=== Work task ===
Which lines below fall between the one containing "C1: 1uF (0V, VIN) -> 15nF (0V, VIN)" and the one containing "U43: XOR (in"? Repeat them exactly, counting both of those lines, and add nothing else.

=== Exercise data ===
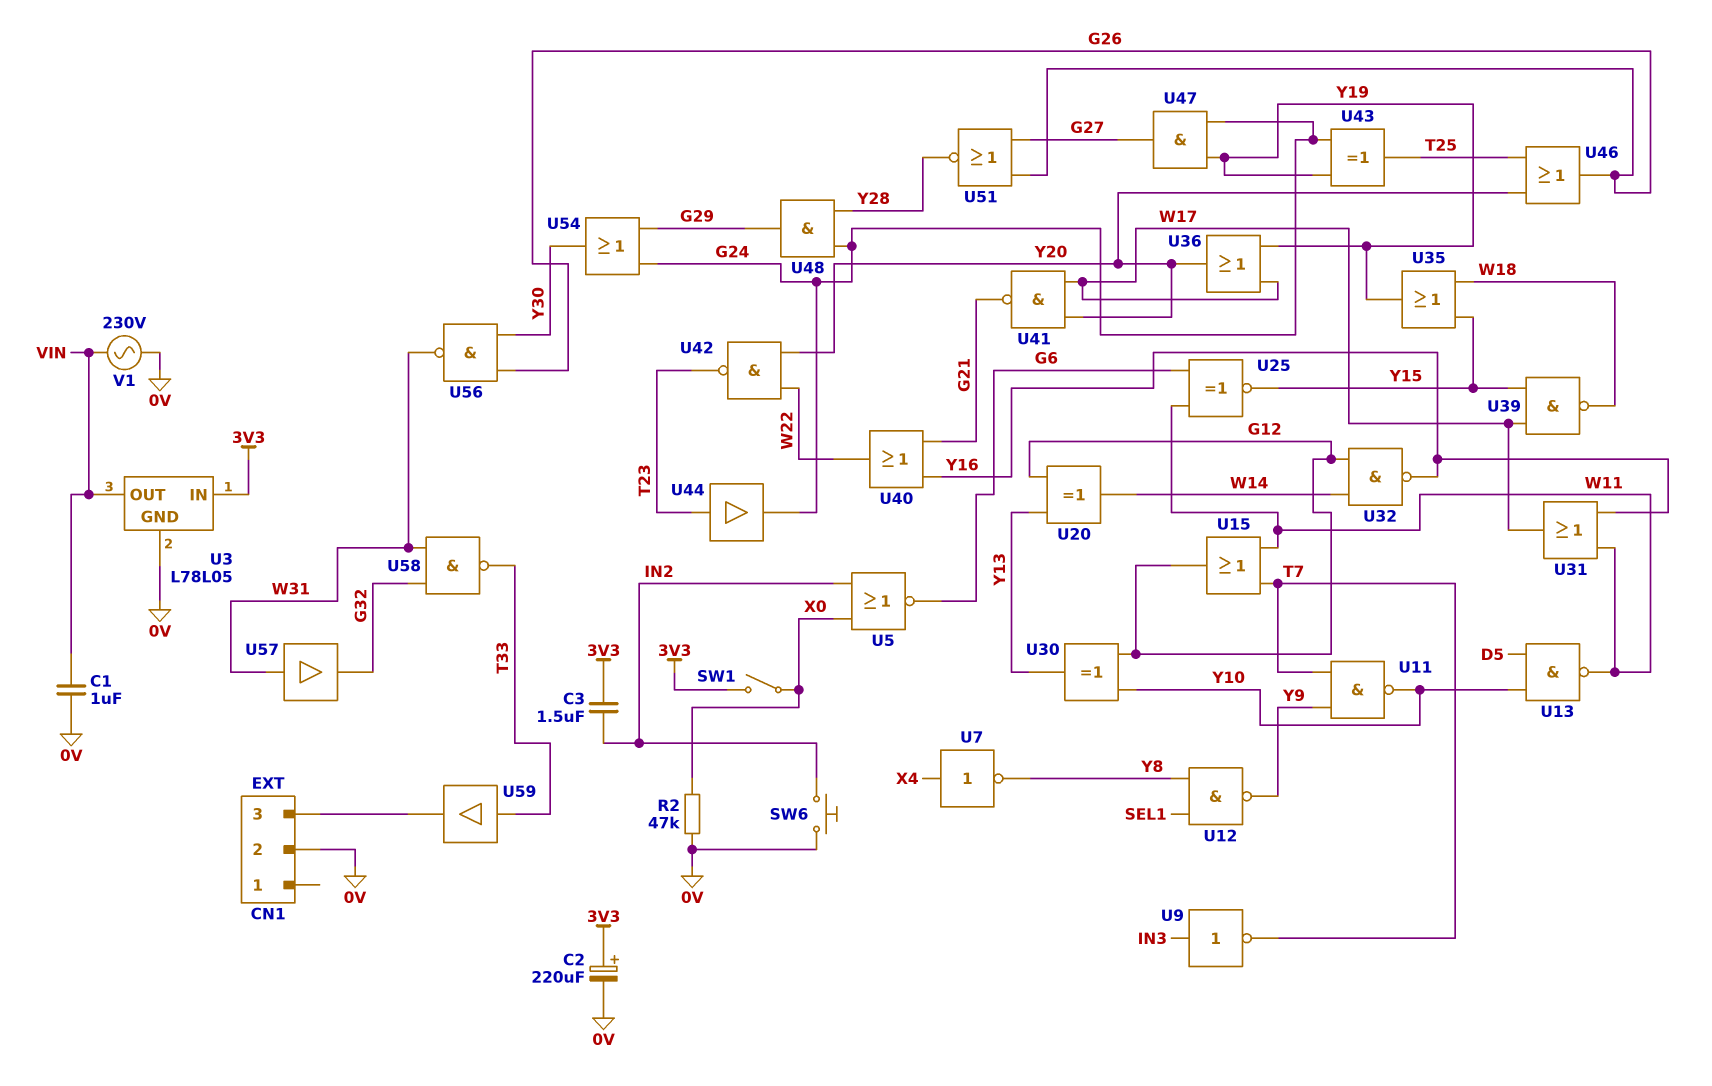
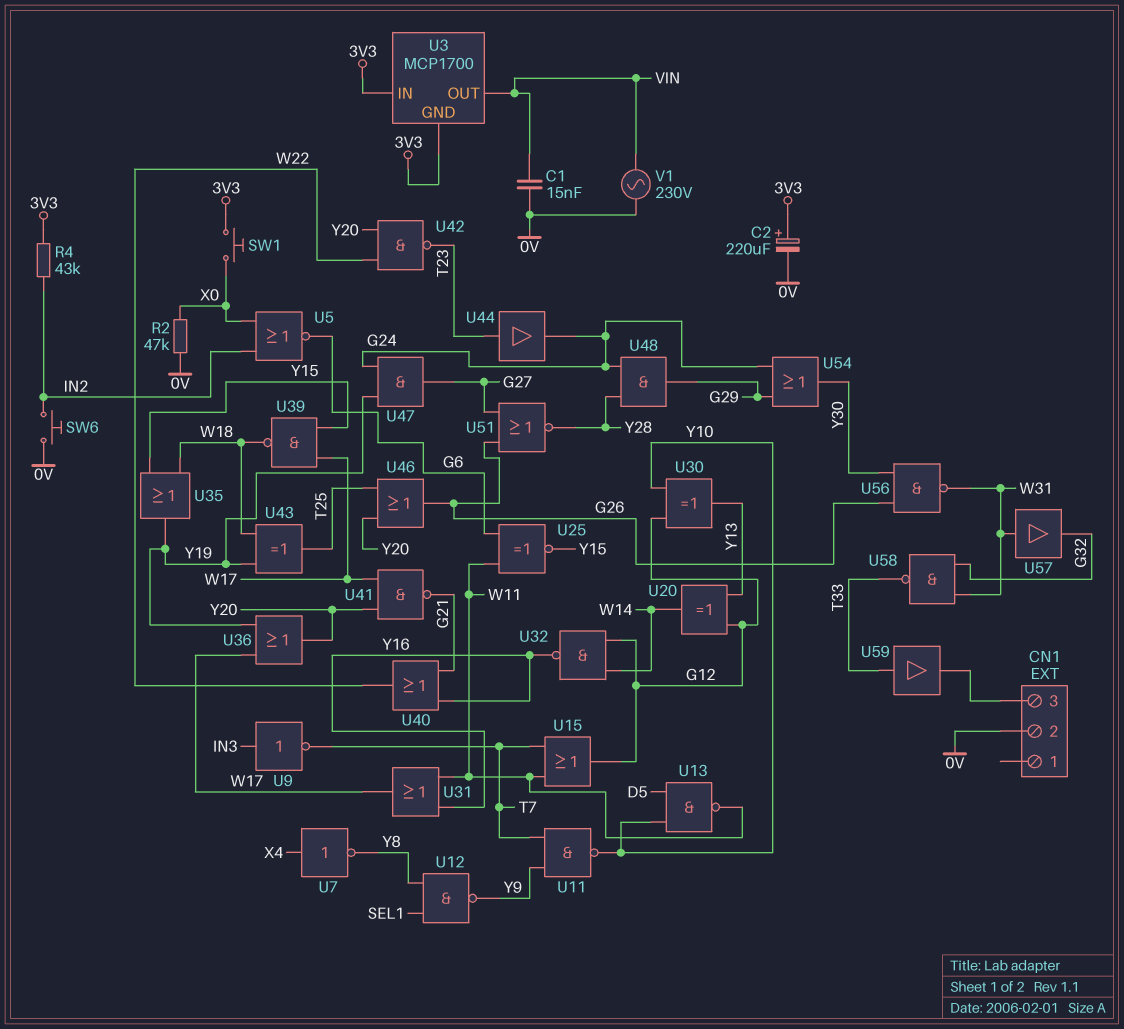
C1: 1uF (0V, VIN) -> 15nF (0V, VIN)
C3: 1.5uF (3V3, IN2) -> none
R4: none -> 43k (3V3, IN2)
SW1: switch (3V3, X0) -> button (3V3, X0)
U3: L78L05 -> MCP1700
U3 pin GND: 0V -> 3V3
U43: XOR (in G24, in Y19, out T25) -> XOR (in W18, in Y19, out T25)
--
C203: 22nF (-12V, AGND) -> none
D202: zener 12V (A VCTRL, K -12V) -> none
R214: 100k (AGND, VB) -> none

=== Result ===
C1: 1uF (0V, VIN) -> 15nF (0V, VIN)
C3: 1.5uF (3V3, IN2) -> none
R4: none -> 43k (3V3, IN2)
SW1: switch (3V3, X0) -> button (3V3, X0)
U3: L78L05 -> MCP1700
U3 pin GND: 0V -> 3V3
U43: XOR (in G24, in Y19, out T25) -> XOR (in W18, in Y19, out T25)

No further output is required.